(Beginning of RECORDS PROVIDED)
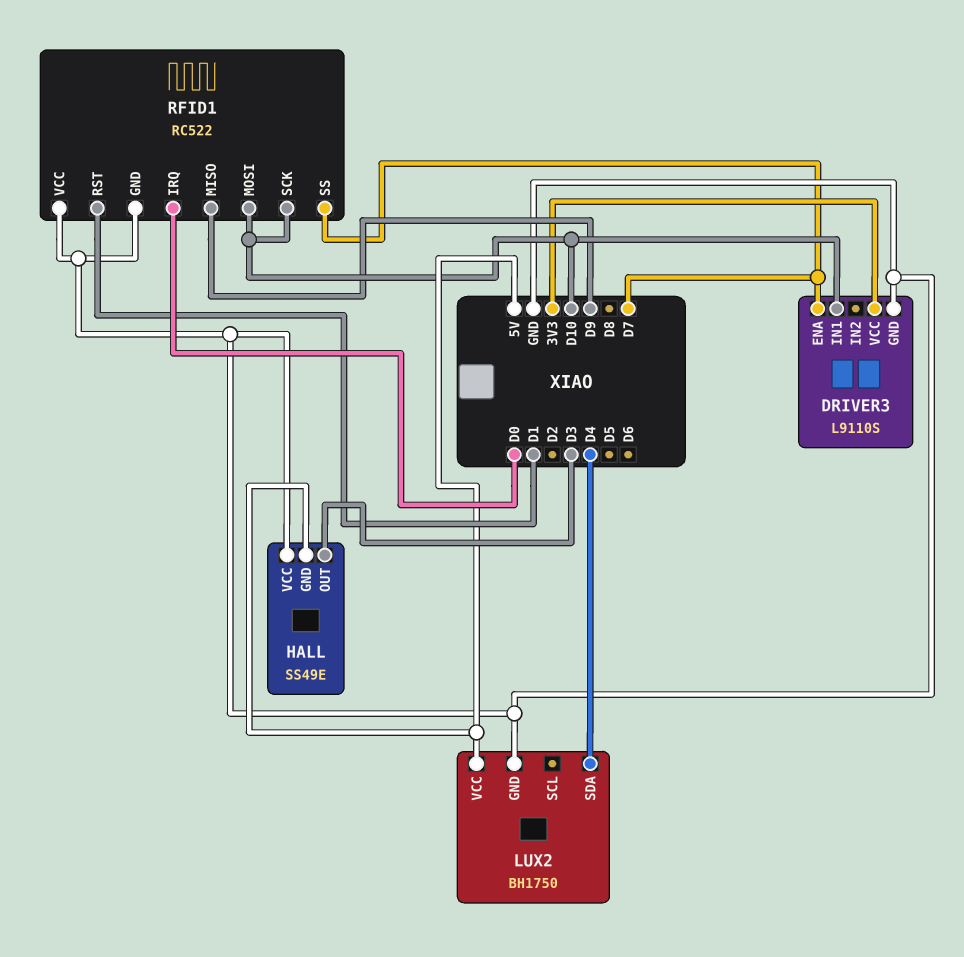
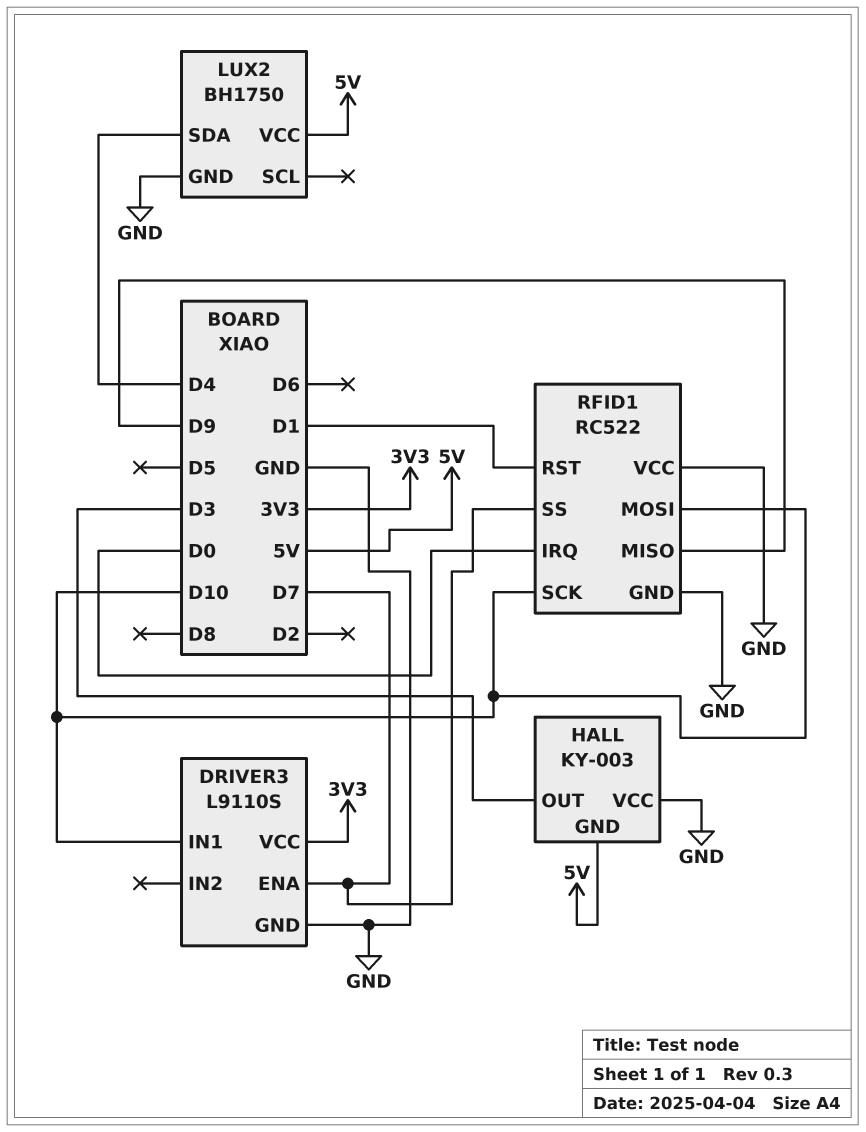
HALL: SS49E -> KY-003

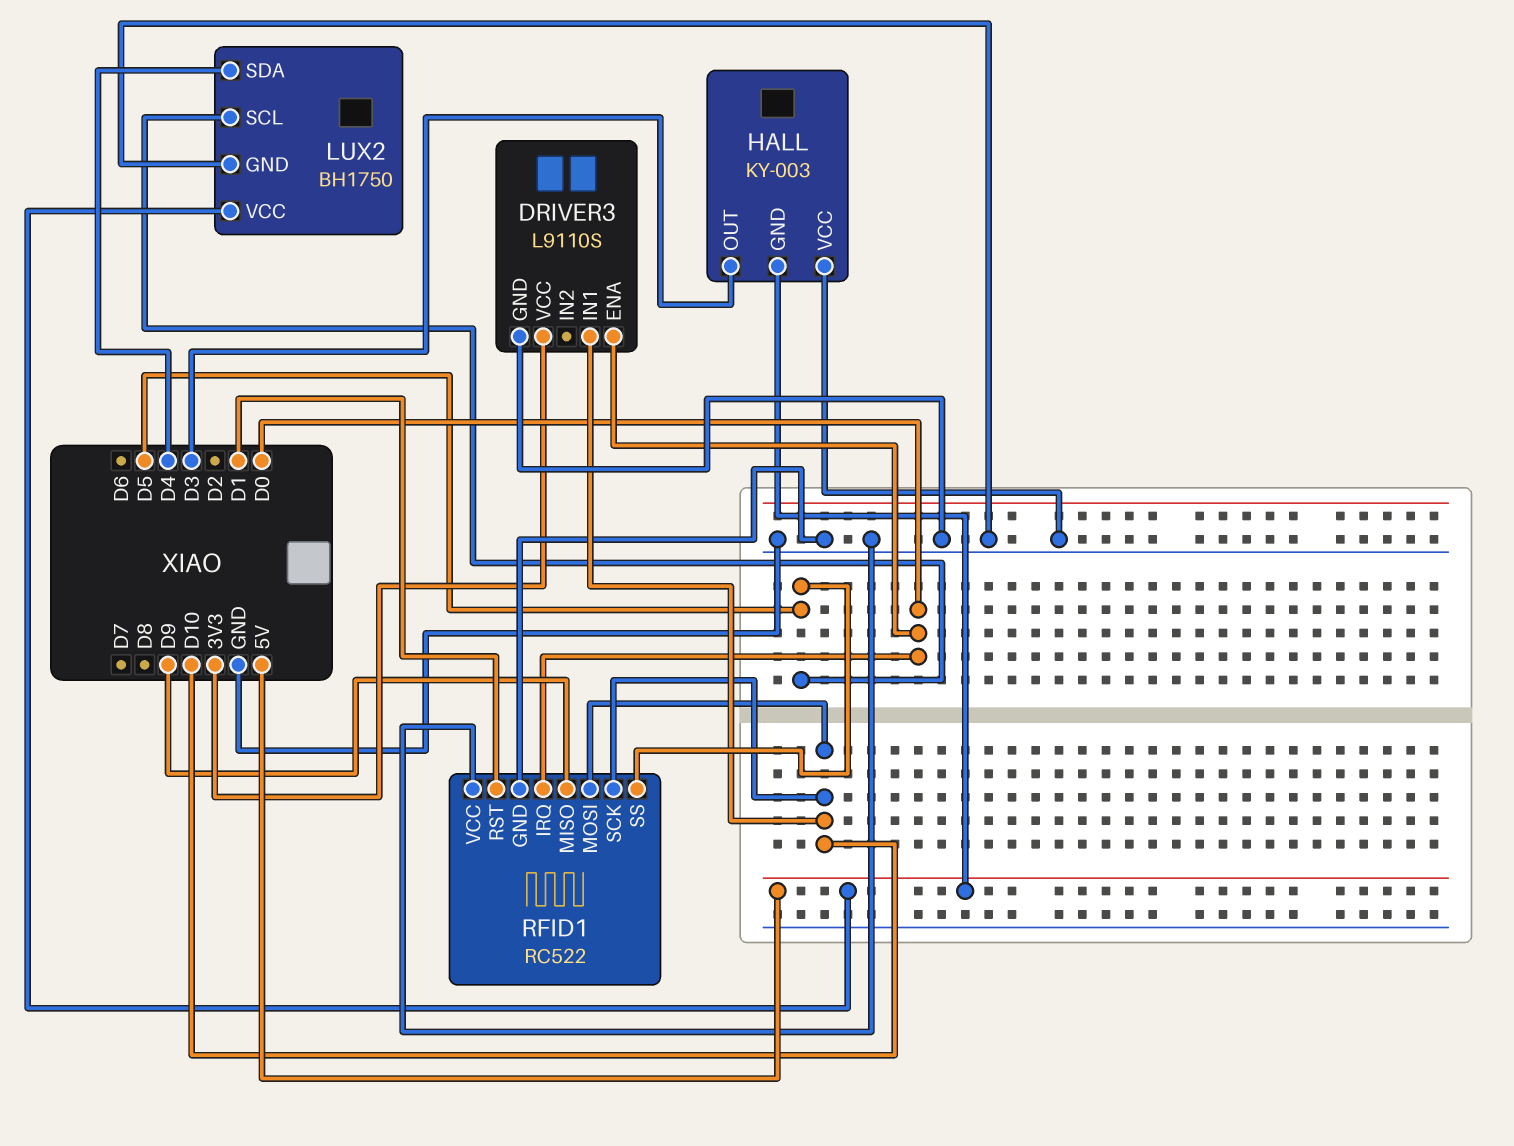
DRIVER3 pin ENA: D7 -> D0
LUX2 pin SCL: none -> D5
RFID1 pin SS: D7 -> D5

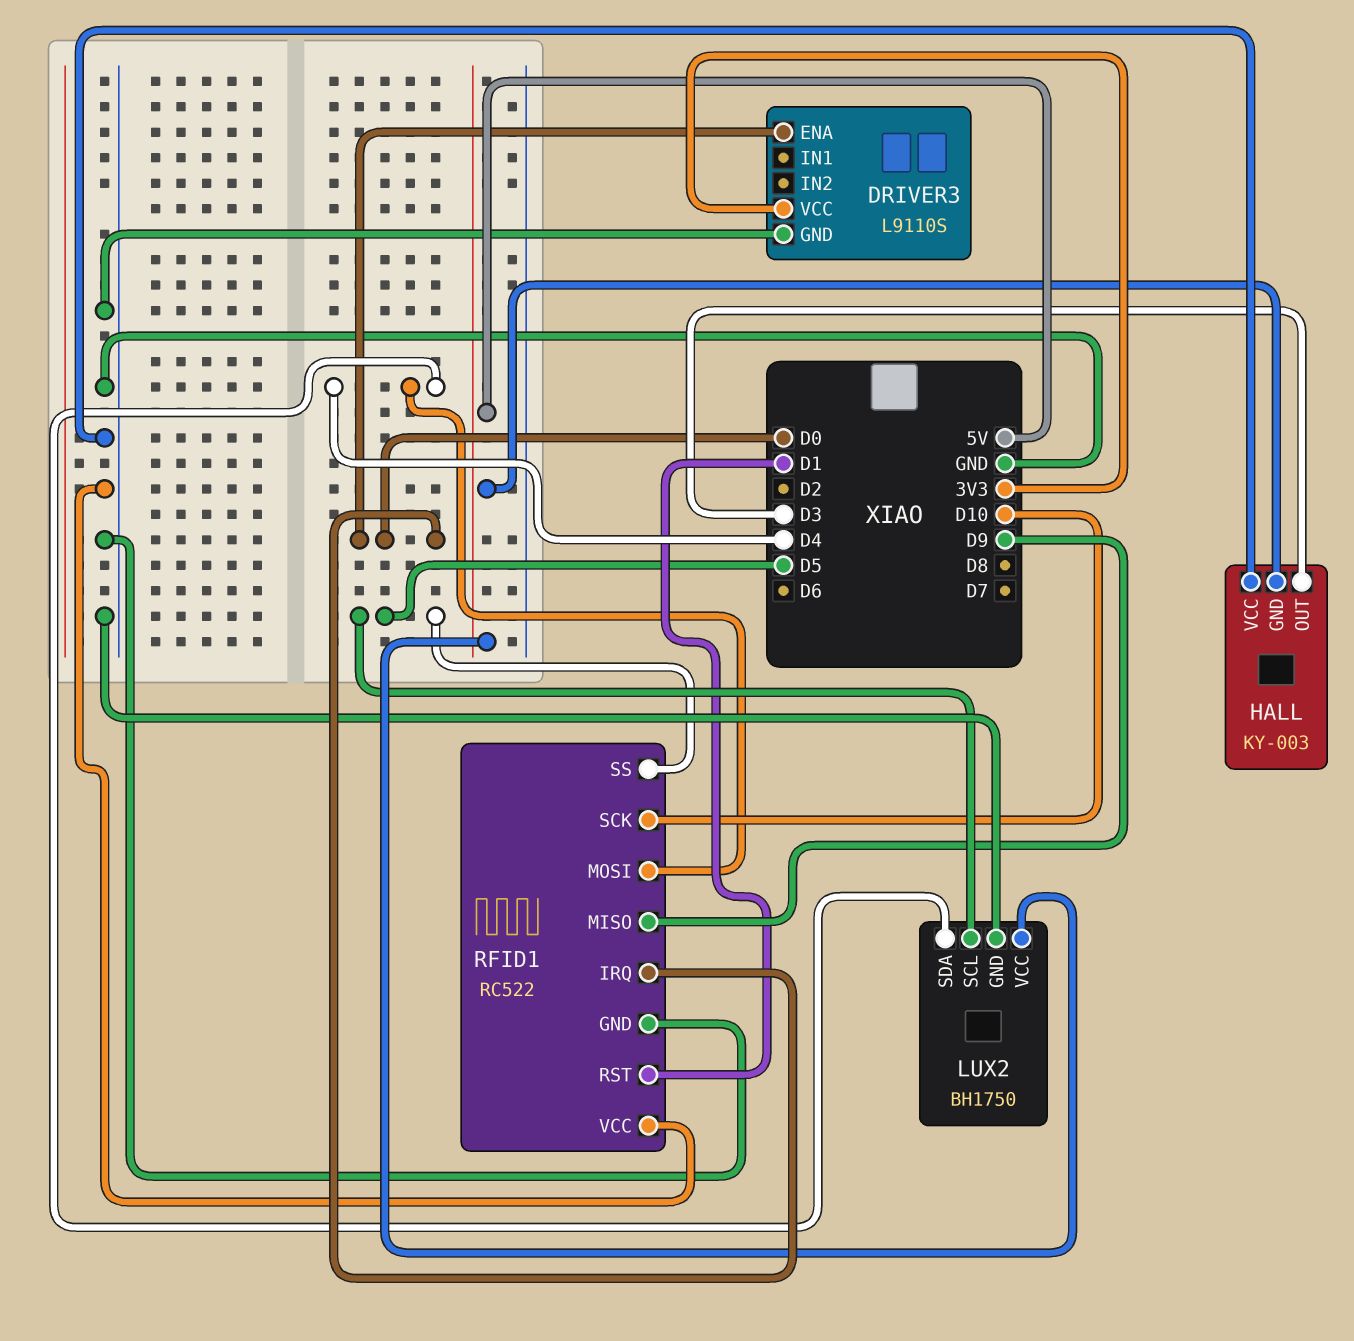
DRIVER3 pin IN1: D10 -> none
RFID1 pin MOSI: D10 -> D4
(End of RECORDS PROVIDED)
◆ TRY IT ◆
Pictures stay out of this copy. Retype exactly the lines from the one with "RFID1 pin SS: D7 -> D5" through the last line of the data, both ends included, and nothing more.

◆ SOLVED PROBLEM ◆
RFID1 pin SS: D7 -> D5

DRIVER3 pin IN1: D10 -> none
RFID1 pin MOSI: D10 -> D4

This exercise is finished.